Using the listing below, set down exactly the lines starting at the line that contains "none -> white 1x1 cone [282,359,327,423]" and ending at the line that contains "none -> white 1x1 cone [147,90,186,153]", both included, and no others.

____

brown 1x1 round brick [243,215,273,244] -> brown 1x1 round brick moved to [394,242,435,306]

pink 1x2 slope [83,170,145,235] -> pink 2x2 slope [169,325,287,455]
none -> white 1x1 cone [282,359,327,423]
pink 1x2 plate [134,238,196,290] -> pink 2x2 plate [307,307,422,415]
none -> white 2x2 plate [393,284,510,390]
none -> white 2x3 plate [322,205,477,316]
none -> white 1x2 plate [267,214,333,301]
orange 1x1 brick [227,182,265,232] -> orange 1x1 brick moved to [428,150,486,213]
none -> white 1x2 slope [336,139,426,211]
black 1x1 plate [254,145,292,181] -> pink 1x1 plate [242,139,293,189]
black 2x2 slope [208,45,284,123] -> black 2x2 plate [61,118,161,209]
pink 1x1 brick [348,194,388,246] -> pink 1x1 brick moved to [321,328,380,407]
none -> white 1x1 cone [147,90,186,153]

____

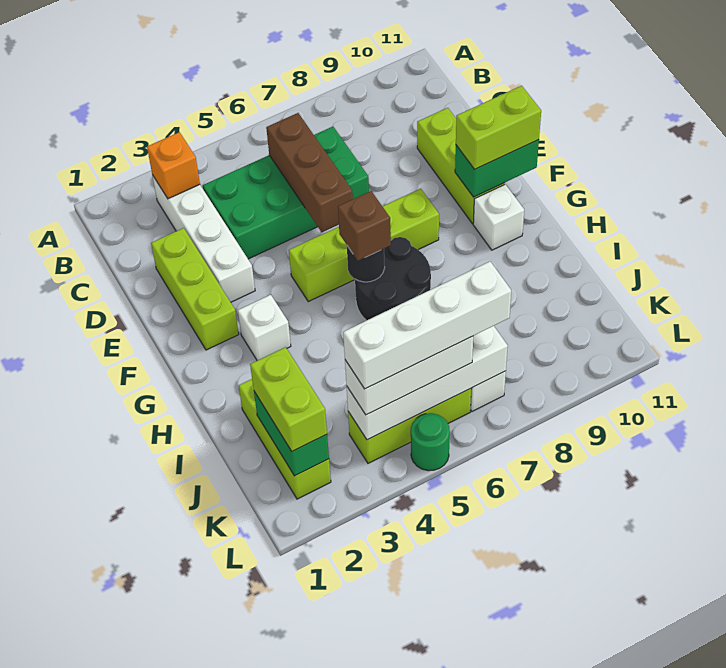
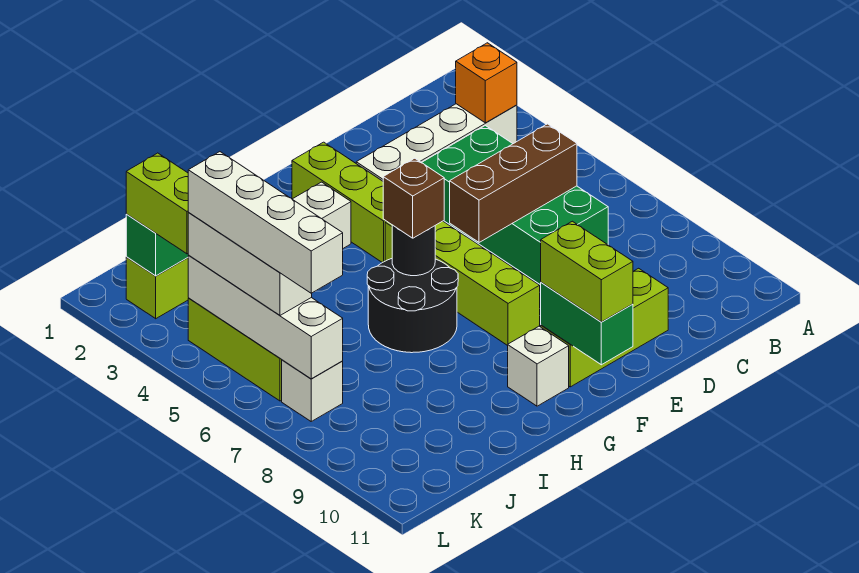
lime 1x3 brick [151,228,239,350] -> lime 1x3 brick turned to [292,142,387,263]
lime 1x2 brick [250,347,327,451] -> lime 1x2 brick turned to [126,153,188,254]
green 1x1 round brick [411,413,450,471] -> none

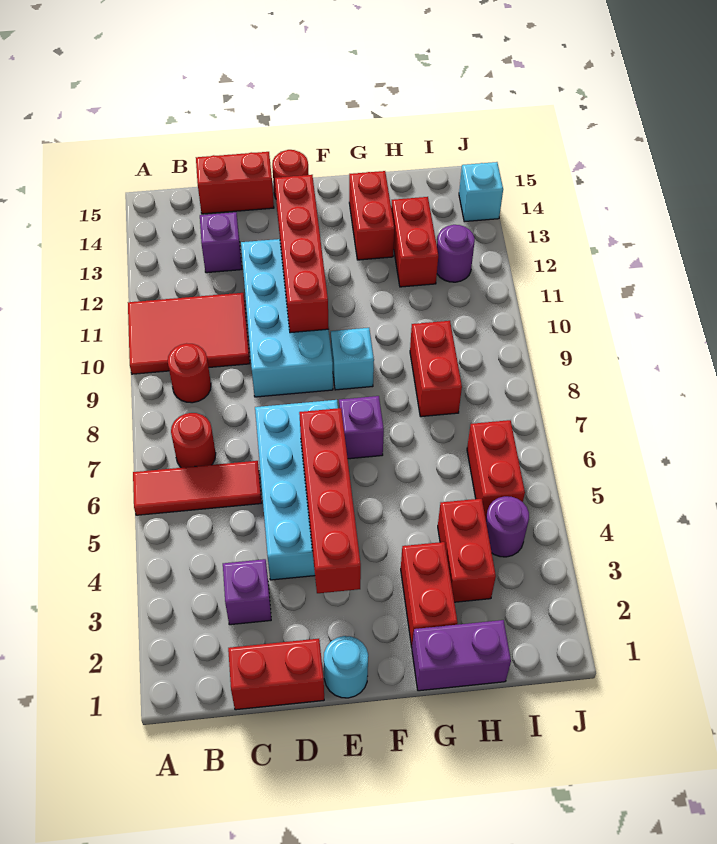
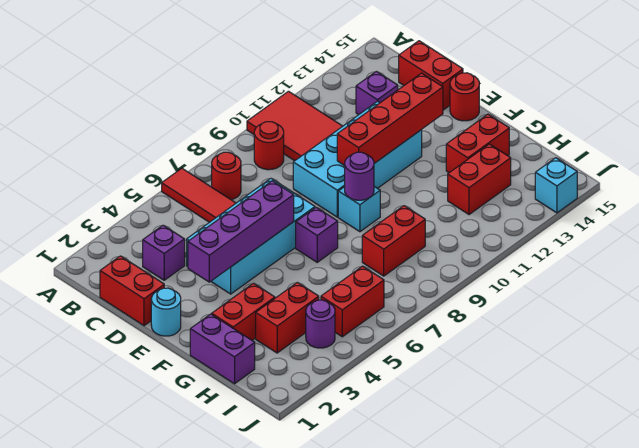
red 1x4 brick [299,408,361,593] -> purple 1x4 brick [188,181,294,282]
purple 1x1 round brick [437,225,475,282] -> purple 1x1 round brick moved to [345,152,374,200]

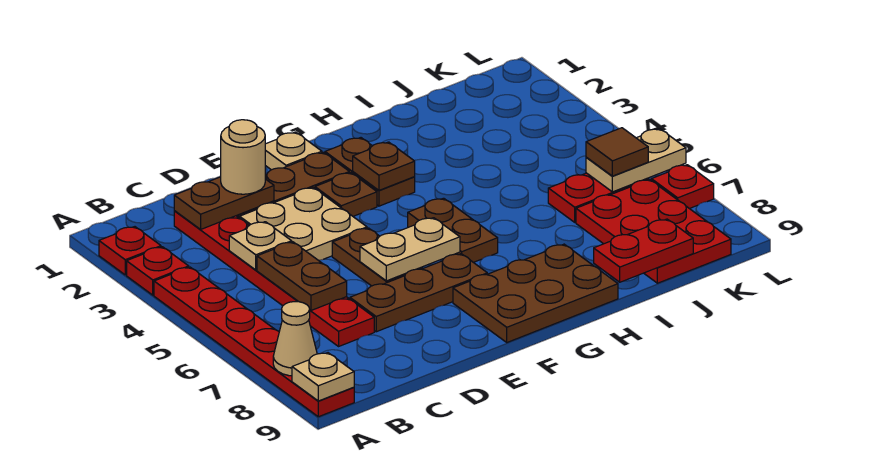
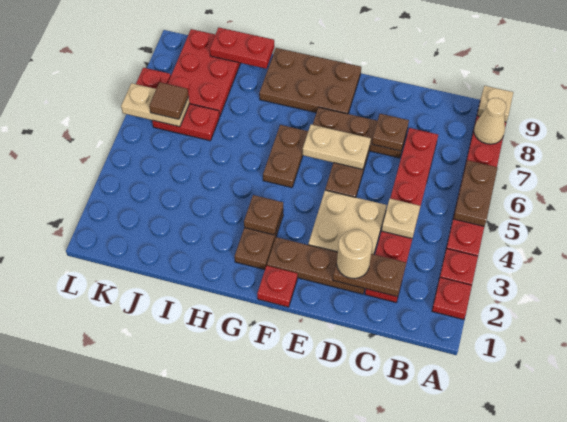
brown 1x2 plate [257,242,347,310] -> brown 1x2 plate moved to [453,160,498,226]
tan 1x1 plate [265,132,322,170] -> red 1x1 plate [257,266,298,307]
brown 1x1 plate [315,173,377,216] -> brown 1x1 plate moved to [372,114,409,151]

____

Response to this exercise —
none -> white 1x1 cone [282,359,327,423]
pink 1x2 plate [134,238,196,290] -> pink 2x2 plate [307,307,422,415]
none -> white 2x2 plate [393,284,510,390]
none -> white 2x3 plate [322,205,477,316]
none -> white 1x2 plate [267,214,333,301]
orange 1x1 brick [227,182,265,232] -> orange 1x1 brick moved to [428,150,486,213]
none -> white 1x2 slope [336,139,426,211]
black 1x1 plate [254,145,292,181] -> pink 1x1 plate [242,139,293,189]
black 2x2 slope [208,45,284,123] -> black 2x2 plate [61,118,161,209]
pink 1x1 brick [348,194,388,246] -> pink 1x1 brick moved to [321,328,380,407]
none -> white 1x1 cone [147,90,186,153]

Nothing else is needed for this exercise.